===== Material for this exercise

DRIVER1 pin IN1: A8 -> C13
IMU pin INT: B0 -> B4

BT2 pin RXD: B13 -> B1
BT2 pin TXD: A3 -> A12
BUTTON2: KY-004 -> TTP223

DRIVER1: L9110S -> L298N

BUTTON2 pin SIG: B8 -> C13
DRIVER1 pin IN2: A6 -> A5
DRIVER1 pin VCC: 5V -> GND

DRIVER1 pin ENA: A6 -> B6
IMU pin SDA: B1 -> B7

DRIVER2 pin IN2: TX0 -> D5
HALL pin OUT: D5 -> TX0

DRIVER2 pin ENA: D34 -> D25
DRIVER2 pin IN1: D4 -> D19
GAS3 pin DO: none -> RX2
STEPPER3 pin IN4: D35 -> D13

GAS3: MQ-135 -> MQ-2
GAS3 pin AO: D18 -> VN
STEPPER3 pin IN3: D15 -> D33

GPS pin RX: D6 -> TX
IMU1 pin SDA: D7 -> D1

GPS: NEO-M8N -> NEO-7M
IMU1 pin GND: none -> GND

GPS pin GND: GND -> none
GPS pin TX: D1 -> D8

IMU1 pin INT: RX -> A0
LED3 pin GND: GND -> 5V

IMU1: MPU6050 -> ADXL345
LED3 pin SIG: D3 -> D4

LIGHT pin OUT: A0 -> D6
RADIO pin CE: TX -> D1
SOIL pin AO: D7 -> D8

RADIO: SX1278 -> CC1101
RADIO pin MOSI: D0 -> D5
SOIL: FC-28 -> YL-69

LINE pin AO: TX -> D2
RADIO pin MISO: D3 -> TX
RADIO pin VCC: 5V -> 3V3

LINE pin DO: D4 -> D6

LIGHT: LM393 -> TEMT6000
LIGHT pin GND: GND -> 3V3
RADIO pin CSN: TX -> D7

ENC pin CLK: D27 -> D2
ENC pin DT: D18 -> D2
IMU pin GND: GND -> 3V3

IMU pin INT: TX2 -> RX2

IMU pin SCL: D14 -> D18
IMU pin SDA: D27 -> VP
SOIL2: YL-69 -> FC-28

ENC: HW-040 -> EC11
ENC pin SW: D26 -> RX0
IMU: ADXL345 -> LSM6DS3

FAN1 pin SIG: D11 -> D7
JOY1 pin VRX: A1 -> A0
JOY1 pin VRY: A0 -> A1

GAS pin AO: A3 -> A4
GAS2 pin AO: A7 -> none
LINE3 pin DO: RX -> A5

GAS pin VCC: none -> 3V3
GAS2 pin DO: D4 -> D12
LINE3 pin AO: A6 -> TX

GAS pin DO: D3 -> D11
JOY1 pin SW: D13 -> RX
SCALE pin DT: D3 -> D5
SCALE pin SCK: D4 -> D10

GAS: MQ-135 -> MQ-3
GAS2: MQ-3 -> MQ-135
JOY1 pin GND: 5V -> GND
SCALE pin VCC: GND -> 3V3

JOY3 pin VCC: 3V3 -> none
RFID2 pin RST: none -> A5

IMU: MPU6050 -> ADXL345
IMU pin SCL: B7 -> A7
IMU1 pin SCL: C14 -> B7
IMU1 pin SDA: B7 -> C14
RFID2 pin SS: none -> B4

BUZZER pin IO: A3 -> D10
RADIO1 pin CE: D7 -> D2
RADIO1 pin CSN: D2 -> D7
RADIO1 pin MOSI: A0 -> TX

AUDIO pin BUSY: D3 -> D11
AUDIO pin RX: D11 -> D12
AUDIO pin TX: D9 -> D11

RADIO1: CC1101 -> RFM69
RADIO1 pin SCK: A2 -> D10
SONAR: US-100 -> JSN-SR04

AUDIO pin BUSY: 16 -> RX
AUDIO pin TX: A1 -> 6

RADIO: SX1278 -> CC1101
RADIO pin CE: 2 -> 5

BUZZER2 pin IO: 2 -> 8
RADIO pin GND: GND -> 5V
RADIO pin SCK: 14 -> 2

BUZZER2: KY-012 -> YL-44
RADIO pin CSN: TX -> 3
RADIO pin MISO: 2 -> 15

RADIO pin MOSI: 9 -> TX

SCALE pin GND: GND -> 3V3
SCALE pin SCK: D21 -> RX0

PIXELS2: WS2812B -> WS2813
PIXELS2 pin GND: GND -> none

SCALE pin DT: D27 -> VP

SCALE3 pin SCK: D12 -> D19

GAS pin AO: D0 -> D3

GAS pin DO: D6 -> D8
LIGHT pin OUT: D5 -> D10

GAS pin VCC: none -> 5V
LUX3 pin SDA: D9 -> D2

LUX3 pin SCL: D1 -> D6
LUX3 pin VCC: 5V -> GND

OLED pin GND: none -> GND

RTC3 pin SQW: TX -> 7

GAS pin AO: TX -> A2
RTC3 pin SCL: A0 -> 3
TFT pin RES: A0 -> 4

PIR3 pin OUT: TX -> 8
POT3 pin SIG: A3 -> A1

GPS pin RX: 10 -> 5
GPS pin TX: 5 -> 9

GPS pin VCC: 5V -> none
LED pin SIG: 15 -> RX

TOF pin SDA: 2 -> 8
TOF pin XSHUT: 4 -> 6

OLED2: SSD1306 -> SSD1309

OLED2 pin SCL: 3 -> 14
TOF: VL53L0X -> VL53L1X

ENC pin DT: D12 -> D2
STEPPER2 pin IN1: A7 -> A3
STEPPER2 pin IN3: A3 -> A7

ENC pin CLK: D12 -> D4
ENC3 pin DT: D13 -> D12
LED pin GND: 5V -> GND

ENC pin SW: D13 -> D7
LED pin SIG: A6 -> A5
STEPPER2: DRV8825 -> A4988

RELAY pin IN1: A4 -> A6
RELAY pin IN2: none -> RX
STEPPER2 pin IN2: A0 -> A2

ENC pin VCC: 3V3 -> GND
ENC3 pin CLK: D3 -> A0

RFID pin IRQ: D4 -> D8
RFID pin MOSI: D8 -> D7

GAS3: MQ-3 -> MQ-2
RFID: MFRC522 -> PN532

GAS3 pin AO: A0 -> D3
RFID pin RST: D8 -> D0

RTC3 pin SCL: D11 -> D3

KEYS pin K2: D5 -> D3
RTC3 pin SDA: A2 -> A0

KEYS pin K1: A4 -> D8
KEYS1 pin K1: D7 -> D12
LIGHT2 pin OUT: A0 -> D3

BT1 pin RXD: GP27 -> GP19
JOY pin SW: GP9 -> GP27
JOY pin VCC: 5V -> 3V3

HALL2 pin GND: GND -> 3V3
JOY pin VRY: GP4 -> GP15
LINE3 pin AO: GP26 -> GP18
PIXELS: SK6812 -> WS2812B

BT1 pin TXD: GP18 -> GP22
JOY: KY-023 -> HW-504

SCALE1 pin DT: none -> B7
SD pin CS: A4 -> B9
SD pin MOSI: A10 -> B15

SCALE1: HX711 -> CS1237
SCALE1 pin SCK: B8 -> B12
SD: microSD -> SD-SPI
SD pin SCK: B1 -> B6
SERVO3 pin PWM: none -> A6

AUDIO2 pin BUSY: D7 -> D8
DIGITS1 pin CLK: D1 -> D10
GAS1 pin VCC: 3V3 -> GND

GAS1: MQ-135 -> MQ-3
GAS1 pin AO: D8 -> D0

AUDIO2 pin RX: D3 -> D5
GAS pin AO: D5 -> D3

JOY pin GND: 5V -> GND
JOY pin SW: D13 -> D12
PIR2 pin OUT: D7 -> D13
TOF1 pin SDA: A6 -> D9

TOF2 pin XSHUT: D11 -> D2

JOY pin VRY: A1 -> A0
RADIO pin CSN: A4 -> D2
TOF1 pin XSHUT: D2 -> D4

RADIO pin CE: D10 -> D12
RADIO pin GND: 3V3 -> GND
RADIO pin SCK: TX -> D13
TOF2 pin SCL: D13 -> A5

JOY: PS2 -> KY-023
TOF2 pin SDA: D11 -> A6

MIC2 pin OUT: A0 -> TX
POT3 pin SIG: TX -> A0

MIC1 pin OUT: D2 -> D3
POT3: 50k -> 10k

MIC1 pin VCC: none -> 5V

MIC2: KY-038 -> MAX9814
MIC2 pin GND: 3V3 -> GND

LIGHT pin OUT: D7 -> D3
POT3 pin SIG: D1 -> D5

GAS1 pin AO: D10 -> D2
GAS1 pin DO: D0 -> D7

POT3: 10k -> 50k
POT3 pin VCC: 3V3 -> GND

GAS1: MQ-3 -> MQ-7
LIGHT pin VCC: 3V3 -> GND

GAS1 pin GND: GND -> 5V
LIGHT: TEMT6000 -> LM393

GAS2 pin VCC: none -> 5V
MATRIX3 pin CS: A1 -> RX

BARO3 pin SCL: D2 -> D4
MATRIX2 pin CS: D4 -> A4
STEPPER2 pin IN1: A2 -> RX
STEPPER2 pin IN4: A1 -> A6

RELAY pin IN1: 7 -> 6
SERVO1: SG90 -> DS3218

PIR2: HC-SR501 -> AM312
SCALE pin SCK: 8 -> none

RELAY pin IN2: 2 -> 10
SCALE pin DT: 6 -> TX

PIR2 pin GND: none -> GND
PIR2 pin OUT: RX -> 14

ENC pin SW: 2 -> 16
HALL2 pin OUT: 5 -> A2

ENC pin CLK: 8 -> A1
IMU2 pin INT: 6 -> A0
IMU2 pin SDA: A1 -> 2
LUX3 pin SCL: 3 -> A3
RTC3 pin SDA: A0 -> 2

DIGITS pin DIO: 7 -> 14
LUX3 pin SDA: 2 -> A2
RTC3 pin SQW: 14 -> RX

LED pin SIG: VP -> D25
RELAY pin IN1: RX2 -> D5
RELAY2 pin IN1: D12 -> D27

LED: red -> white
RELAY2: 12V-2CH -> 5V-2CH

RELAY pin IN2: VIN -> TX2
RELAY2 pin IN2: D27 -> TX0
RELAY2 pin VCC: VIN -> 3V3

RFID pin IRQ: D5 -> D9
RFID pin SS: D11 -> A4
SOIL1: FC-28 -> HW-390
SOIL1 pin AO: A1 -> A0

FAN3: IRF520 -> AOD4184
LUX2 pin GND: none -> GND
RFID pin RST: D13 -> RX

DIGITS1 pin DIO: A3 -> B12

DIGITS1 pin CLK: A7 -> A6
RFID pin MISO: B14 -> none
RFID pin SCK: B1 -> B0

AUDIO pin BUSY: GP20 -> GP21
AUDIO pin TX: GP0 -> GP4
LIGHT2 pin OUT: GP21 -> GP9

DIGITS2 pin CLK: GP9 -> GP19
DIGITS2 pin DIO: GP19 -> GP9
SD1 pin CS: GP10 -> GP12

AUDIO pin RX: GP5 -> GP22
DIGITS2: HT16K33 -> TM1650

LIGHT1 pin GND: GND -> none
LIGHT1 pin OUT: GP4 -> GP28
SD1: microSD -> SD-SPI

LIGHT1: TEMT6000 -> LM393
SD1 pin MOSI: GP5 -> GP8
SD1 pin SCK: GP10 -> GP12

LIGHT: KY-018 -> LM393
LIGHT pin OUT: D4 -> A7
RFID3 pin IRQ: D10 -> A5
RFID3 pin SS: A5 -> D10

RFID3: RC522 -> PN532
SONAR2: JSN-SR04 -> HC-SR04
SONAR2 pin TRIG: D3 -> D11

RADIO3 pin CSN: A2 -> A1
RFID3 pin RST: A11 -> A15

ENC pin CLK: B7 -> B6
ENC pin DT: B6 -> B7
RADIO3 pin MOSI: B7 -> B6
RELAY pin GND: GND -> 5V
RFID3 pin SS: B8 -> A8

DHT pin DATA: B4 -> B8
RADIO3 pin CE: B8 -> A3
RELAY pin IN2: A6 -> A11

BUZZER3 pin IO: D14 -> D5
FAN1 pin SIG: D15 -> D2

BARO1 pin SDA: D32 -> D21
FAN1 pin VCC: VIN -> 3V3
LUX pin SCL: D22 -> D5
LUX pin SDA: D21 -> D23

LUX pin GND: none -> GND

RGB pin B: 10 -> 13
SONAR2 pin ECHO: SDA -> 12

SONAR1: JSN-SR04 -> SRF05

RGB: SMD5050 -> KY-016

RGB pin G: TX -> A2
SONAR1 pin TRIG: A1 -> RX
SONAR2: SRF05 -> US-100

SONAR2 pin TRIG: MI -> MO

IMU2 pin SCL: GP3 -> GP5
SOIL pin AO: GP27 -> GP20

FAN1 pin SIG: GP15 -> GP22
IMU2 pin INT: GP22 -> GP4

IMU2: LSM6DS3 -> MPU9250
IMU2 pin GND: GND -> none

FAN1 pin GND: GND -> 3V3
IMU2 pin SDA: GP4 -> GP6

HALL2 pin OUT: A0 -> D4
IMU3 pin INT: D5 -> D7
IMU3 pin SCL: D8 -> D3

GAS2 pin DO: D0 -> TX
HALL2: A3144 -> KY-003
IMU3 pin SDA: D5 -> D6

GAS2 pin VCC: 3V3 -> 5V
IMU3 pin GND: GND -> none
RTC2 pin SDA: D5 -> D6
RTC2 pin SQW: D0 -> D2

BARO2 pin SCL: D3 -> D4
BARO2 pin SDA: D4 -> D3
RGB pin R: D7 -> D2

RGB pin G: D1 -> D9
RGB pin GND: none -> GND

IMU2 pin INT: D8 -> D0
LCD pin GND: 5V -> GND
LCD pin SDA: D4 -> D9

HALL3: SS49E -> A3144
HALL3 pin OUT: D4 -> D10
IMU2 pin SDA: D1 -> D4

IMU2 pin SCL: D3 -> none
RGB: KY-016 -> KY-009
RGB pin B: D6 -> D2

==========

# Exercise details:
Of the lines above, retype only those from the line containing "LED3 pin GND: GND -> 5V" through the line containing "LINE3 pin DO: RX -> A5", including both, exactly.

# Output below:
LED3 pin GND: GND -> 5V

IMU1: MPU6050 -> ADXL345
LED3 pin SIG: D3 -> D4

LIGHT pin OUT: A0 -> D6
RADIO pin CE: TX -> D1
SOIL pin AO: D7 -> D8

RADIO: SX1278 -> CC1101
RADIO pin MOSI: D0 -> D5
SOIL: FC-28 -> YL-69

LINE pin AO: TX -> D2
RADIO pin MISO: D3 -> TX
RADIO pin VCC: 5V -> 3V3

LINE pin DO: D4 -> D6

LIGHT: LM393 -> TEMT6000
LIGHT pin GND: GND -> 3V3
RADIO pin CSN: TX -> D7

ENC pin CLK: D27 -> D2
ENC pin DT: D18 -> D2
IMU pin GND: GND -> 3V3

IMU pin INT: TX2 -> RX2

IMU pin SCL: D14 -> D18
IMU pin SDA: D27 -> VP
SOIL2: YL-69 -> FC-28

ENC: HW-040 -> EC11
ENC pin SW: D26 -> RX0
IMU: ADXL345 -> LSM6DS3

FAN1 pin SIG: D11 -> D7
JOY1 pin VRX: A1 -> A0
JOY1 pin VRY: A0 -> A1

GAS pin AO: A3 -> A4
GAS2 pin AO: A7 -> none
LINE3 pin DO: RX -> A5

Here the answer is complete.